**Data**
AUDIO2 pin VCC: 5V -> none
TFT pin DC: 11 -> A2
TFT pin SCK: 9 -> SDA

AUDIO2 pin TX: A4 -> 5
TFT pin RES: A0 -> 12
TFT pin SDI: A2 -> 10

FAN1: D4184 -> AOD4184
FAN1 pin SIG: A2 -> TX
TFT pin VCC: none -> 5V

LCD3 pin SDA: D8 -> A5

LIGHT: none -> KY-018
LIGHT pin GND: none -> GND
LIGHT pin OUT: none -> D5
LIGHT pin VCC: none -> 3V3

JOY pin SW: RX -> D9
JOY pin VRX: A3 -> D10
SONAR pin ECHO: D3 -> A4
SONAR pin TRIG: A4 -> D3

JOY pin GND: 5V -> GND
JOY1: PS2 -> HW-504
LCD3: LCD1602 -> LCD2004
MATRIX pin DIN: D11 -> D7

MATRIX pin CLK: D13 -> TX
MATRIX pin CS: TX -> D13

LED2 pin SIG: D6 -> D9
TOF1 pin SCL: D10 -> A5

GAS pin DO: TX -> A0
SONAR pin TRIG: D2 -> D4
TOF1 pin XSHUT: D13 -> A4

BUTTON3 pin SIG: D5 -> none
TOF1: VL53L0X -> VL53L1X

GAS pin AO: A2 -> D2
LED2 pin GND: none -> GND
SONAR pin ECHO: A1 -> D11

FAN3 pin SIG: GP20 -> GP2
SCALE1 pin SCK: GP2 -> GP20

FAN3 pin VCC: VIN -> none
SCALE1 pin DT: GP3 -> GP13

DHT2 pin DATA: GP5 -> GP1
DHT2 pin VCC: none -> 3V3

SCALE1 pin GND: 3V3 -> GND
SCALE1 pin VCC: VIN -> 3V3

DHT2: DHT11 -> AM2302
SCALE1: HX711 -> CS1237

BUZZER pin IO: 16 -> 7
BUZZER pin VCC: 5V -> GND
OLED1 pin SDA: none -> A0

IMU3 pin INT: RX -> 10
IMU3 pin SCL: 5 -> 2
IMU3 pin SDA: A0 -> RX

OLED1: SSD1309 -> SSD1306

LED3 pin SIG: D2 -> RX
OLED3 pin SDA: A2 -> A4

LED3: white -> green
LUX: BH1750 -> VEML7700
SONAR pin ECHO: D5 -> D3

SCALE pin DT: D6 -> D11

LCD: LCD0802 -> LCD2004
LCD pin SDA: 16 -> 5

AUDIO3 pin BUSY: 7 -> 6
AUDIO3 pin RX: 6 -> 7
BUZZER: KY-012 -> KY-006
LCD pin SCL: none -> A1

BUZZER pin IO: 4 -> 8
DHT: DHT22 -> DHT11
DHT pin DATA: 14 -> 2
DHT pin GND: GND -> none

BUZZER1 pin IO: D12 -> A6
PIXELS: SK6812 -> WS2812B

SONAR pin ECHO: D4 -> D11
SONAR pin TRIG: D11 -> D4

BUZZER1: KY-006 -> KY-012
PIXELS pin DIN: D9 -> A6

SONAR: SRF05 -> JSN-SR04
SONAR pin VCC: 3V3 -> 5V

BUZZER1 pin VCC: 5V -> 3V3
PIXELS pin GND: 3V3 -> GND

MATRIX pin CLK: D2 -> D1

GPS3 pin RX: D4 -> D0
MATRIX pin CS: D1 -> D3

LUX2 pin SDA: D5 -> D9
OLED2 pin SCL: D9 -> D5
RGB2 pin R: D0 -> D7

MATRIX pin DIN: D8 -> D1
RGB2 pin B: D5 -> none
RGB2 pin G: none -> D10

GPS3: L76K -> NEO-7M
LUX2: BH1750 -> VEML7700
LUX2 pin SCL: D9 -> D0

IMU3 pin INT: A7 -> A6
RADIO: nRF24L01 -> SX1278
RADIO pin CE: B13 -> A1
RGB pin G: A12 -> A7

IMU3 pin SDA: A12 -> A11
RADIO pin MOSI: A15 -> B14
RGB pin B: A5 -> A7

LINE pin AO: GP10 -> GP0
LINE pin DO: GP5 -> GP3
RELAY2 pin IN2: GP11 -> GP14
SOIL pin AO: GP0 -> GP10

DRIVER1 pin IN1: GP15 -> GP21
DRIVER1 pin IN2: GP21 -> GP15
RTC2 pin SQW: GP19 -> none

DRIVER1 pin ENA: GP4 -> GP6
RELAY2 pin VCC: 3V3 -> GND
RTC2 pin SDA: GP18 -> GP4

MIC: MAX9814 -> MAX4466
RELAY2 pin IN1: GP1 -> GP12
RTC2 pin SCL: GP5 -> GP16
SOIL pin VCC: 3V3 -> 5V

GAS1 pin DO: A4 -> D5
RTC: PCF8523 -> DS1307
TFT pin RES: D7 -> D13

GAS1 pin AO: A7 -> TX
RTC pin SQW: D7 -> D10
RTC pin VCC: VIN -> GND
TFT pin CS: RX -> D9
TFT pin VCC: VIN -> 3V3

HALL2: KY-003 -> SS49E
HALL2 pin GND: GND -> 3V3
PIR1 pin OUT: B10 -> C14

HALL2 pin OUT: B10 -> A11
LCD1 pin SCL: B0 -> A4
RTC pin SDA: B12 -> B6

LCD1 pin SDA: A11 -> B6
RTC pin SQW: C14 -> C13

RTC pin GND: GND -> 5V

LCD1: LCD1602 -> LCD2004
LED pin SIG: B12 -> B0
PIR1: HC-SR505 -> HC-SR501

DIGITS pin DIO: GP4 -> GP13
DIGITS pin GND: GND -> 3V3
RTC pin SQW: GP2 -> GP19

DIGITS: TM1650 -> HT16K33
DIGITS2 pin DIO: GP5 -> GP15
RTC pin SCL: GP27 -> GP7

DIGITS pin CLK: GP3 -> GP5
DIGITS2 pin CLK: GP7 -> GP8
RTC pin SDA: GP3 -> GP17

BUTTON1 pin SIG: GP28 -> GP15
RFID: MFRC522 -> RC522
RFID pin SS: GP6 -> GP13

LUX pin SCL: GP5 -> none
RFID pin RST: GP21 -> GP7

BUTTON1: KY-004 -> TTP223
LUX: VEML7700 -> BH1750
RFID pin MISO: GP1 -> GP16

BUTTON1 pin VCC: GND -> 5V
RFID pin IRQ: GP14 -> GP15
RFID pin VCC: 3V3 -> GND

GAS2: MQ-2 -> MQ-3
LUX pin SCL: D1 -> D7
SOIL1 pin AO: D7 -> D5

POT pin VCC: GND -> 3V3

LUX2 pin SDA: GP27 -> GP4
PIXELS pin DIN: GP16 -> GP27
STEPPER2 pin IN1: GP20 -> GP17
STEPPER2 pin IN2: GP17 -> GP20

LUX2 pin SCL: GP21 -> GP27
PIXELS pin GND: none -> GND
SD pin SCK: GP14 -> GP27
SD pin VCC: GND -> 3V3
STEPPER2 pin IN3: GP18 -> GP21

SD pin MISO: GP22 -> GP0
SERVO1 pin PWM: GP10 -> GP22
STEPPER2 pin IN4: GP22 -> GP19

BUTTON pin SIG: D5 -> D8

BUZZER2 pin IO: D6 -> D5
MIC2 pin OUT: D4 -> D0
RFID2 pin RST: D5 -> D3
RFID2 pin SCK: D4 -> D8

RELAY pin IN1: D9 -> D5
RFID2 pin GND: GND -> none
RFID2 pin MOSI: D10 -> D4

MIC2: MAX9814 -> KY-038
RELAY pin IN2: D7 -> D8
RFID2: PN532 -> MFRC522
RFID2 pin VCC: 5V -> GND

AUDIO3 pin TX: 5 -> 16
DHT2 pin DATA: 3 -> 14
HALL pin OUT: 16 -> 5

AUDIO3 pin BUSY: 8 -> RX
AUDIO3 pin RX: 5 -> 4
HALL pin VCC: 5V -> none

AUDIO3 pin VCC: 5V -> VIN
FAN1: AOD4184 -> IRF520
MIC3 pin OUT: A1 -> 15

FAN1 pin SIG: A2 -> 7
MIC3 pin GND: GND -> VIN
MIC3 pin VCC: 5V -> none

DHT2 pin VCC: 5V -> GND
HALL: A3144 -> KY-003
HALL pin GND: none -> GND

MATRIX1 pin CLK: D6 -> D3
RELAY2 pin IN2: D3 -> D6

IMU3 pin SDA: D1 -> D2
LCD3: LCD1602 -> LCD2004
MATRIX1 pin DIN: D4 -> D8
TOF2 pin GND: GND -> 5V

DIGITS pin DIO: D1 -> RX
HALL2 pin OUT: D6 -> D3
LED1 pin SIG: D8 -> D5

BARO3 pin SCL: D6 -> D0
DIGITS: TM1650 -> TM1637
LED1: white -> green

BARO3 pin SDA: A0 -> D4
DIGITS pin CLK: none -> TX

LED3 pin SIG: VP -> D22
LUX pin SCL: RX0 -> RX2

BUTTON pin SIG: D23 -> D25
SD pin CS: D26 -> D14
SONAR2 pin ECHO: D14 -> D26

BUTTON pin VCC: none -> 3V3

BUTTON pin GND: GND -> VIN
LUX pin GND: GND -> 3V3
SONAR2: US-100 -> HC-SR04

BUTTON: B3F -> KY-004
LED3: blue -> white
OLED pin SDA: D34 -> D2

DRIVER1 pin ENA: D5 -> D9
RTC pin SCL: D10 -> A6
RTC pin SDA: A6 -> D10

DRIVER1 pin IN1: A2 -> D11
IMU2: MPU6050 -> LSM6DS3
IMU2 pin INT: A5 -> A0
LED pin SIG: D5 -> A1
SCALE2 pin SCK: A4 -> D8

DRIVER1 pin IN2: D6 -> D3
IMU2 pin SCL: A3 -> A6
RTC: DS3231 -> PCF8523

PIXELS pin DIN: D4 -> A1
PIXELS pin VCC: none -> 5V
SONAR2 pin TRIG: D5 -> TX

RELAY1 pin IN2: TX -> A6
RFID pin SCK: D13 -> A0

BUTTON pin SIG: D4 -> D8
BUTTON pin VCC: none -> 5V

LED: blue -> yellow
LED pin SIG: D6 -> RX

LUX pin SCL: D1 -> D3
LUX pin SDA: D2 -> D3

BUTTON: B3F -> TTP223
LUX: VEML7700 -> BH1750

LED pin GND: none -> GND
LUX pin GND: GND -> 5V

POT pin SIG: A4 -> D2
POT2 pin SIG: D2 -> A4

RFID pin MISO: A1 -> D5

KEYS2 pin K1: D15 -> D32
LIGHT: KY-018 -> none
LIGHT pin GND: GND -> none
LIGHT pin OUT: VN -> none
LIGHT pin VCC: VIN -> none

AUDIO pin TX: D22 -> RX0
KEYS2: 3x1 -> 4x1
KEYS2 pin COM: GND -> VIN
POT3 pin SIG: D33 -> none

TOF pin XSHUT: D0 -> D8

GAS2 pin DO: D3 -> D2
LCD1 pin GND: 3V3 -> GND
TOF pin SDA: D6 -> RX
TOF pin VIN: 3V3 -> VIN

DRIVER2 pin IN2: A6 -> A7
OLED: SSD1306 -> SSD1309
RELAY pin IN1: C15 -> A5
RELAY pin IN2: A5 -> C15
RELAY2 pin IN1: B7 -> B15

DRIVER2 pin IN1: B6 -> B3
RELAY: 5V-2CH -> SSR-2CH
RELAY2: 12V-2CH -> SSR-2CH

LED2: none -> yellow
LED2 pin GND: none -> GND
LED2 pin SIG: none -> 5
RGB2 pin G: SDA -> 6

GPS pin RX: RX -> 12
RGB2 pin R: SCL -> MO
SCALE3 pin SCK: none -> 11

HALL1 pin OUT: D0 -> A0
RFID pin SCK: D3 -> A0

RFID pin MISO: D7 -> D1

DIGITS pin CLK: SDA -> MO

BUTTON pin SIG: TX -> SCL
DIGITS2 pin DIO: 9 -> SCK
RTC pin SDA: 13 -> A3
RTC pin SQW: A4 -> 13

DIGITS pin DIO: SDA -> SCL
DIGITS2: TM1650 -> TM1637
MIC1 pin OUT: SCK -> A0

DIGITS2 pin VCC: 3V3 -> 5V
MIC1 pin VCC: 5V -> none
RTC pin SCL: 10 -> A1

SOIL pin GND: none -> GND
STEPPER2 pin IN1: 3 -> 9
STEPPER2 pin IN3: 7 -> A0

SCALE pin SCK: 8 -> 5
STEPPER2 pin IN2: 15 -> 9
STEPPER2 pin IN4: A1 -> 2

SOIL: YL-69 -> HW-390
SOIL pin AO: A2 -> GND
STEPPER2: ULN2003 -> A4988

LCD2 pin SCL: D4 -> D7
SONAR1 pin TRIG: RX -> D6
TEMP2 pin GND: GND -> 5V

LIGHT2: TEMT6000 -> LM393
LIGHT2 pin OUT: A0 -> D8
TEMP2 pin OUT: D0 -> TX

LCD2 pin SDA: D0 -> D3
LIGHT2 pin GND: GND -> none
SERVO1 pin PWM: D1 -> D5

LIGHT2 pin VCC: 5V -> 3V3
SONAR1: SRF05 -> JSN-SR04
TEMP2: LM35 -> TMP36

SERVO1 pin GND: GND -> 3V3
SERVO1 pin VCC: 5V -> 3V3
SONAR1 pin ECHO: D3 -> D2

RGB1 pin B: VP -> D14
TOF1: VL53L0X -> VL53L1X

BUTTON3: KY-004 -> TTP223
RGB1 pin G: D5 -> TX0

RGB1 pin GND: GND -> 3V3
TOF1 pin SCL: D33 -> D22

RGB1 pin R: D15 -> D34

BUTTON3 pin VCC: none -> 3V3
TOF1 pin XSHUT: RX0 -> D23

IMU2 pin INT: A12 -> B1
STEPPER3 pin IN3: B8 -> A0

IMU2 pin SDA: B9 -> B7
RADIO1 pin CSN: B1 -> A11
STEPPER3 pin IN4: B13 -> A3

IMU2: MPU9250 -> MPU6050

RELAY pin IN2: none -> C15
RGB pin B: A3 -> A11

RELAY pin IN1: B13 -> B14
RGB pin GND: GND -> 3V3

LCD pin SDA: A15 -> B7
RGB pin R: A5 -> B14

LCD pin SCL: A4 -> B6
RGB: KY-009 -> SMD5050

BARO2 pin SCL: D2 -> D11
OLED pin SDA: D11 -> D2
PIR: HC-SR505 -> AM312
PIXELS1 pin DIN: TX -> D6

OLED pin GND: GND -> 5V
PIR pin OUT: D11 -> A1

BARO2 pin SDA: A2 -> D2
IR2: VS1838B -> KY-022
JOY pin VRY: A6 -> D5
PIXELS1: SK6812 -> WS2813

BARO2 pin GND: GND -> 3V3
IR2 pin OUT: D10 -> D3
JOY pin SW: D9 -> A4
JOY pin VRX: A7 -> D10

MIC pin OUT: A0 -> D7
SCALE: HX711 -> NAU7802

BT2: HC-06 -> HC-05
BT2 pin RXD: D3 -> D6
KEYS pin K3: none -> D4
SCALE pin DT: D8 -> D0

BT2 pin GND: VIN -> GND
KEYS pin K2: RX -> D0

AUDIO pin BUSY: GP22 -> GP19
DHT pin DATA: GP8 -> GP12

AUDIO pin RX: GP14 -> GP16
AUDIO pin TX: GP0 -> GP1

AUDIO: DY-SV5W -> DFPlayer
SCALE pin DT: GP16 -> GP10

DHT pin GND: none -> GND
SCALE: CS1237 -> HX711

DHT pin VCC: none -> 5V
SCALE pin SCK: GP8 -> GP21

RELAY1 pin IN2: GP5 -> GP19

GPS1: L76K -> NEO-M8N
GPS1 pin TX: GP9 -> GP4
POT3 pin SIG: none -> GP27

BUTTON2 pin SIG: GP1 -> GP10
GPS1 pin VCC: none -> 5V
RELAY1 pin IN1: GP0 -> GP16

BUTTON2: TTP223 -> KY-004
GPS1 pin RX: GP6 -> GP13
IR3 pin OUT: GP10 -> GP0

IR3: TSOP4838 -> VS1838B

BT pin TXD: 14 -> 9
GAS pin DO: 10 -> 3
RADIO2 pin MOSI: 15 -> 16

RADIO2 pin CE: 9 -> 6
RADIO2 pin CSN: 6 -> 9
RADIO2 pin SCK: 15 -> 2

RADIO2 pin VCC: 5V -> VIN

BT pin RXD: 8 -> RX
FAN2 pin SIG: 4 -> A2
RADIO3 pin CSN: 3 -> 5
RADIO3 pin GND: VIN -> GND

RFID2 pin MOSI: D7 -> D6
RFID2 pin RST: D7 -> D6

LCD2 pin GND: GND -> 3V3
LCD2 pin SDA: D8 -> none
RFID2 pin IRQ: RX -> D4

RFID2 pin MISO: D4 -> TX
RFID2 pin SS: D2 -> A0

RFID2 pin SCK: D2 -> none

**Prompt**
Send back exactly the lines of the listing above starting at the one with "LCD1 pin GND: 3V3 -> GND" and ending at the one with "STEPPER3 pin IN4: B13 -> A3", inclusive, and no others.

**Task result**
LCD1 pin GND: 3V3 -> GND
TOF pin SDA: D6 -> RX
TOF pin VIN: 3V3 -> VIN

DRIVER2 pin IN2: A6 -> A7
OLED: SSD1306 -> SSD1309
RELAY pin IN1: C15 -> A5
RELAY pin IN2: A5 -> C15
RELAY2 pin IN1: B7 -> B15

DRIVER2 pin IN1: B6 -> B3
RELAY: 5V-2CH -> SSR-2CH
RELAY2: 12V-2CH -> SSR-2CH

LED2: none -> yellow
LED2 pin GND: none -> GND
LED2 pin SIG: none -> 5
RGB2 pin G: SDA -> 6

GPS pin RX: RX -> 12
RGB2 pin R: SCL -> MO
SCALE3 pin SCK: none -> 11

HALL1 pin OUT: D0 -> A0
RFID pin SCK: D3 -> A0

RFID pin MISO: D7 -> D1

DIGITS pin CLK: SDA -> MO

BUTTON pin SIG: TX -> SCL
DIGITS2 pin DIO: 9 -> SCK
RTC pin SDA: 13 -> A3
RTC pin SQW: A4 -> 13

DIGITS pin DIO: SDA -> SCL
DIGITS2: TM1650 -> TM1637
MIC1 pin OUT: SCK -> A0

DIGITS2 pin VCC: 3V3 -> 5V
MIC1 pin VCC: 5V -> none
RTC pin SCL: 10 -> A1

SOIL pin GND: none -> GND
STEPPER2 pin IN1: 3 -> 9
STEPPER2 pin IN3: 7 -> A0

SCALE pin SCK: 8 -> 5
STEPPER2 pin IN2: 15 -> 9
STEPPER2 pin IN4: A1 -> 2

SOIL: YL-69 -> HW-390
SOIL pin AO: A2 -> GND
STEPPER2: ULN2003 -> A4988

LCD2 pin SCL: D4 -> D7
SONAR1 pin TRIG: RX -> D6
TEMP2 pin GND: GND -> 5V

LIGHT2: TEMT6000 -> LM393
LIGHT2 pin OUT: A0 -> D8
TEMP2 pin OUT: D0 -> TX

LCD2 pin SDA: D0 -> D3
LIGHT2 pin GND: GND -> none
SERVO1 pin PWM: D1 -> D5

LIGHT2 pin VCC: 5V -> 3V3
SONAR1: SRF05 -> JSN-SR04
TEMP2: LM35 -> TMP36

SERVO1 pin GND: GND -> 3V3
SERVO1 pin VCC: 5V -> 3V3
SONAR1 pin ECHO: D3 -> D2

RGB1 pin B: VP -> D14
TOF1: VL53L0X -> VL53L1X

BUTTON3: KY-004 -> TTP223
RGB1 pin G: D5 -> TX0

RGB1 pin GND: GND -> 3V3
TOF1 pin SCL: D33 -> D22

RGB1 pin R: D15 -> D34

BUTTON3 pin VCC: none -> 3V3
TOF1 pin XSHUT: RX0 -> D23

IMU2 pin INT: A12 -> B1
STEPPER3 pin IN3: B8 -> A0

IMU2 pin SDA: B9 -> B7
RADIO1 pin CSN: B1 -> A11
STEPPER3 pin IN4: B13 -> A3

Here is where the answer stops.